** PROBLEM STATEMENT **
Copy out all lines from the material that contain the string "turquoise".

--- INFORMATION SHOWN Enclosed Below ---

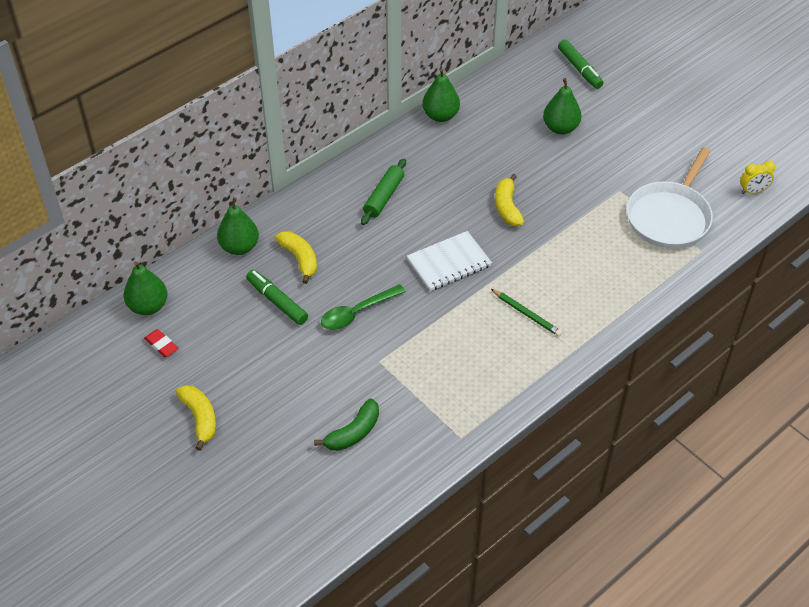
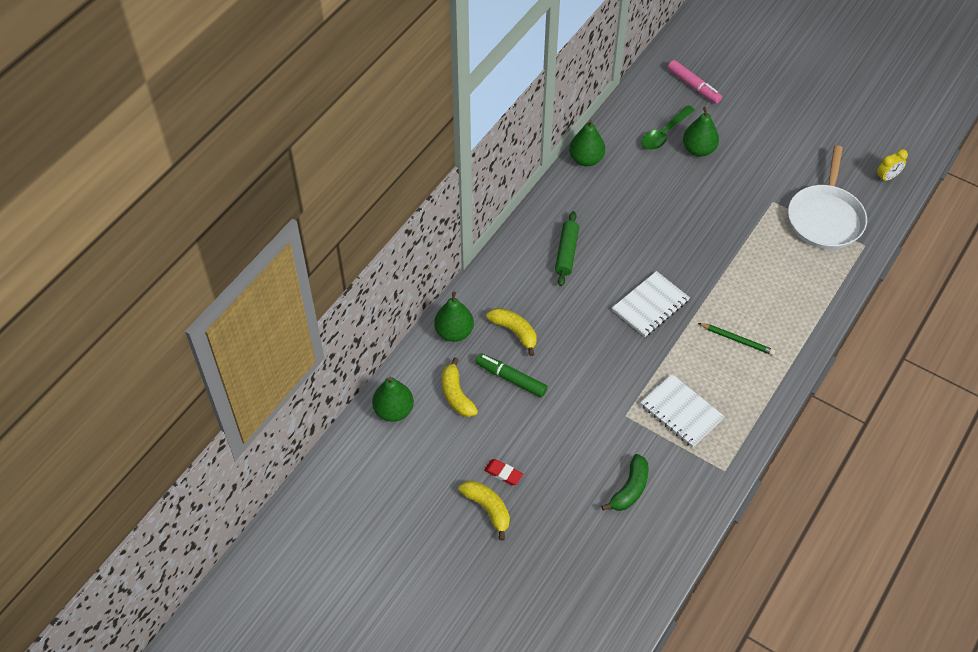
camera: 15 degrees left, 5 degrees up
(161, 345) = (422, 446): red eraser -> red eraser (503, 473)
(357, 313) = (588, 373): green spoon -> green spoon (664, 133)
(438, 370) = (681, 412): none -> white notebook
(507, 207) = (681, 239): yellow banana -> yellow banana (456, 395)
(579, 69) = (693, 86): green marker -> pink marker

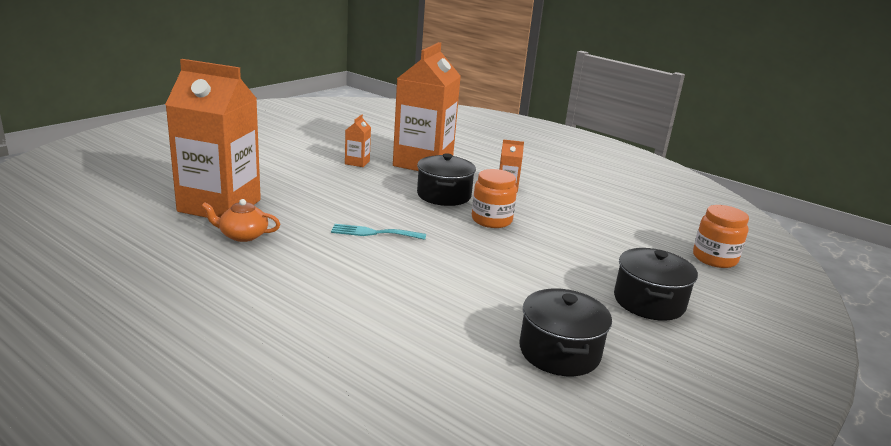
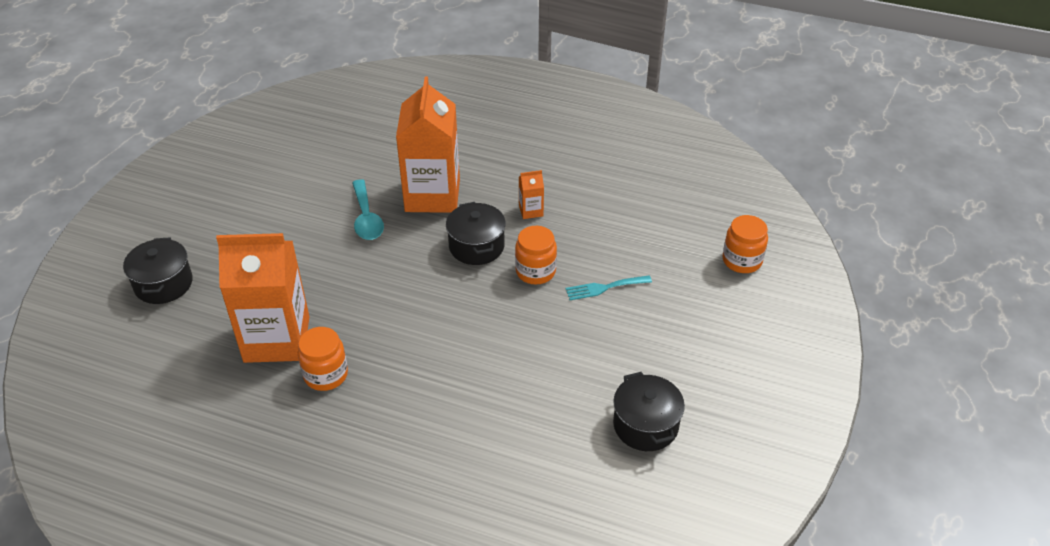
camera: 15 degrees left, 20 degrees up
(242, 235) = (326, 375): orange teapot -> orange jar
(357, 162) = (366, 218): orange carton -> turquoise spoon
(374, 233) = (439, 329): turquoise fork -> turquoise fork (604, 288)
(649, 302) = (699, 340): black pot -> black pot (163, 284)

--- End of Enclosed INFORMATION SHOWN ---

** OUTPUT OF THE EXERCISE **
(357, 162) = (366, 218): orange carton -> turquoise spoon
(374, 233) = (439, 329): turquoise fork -> turquoise fork (604, 288)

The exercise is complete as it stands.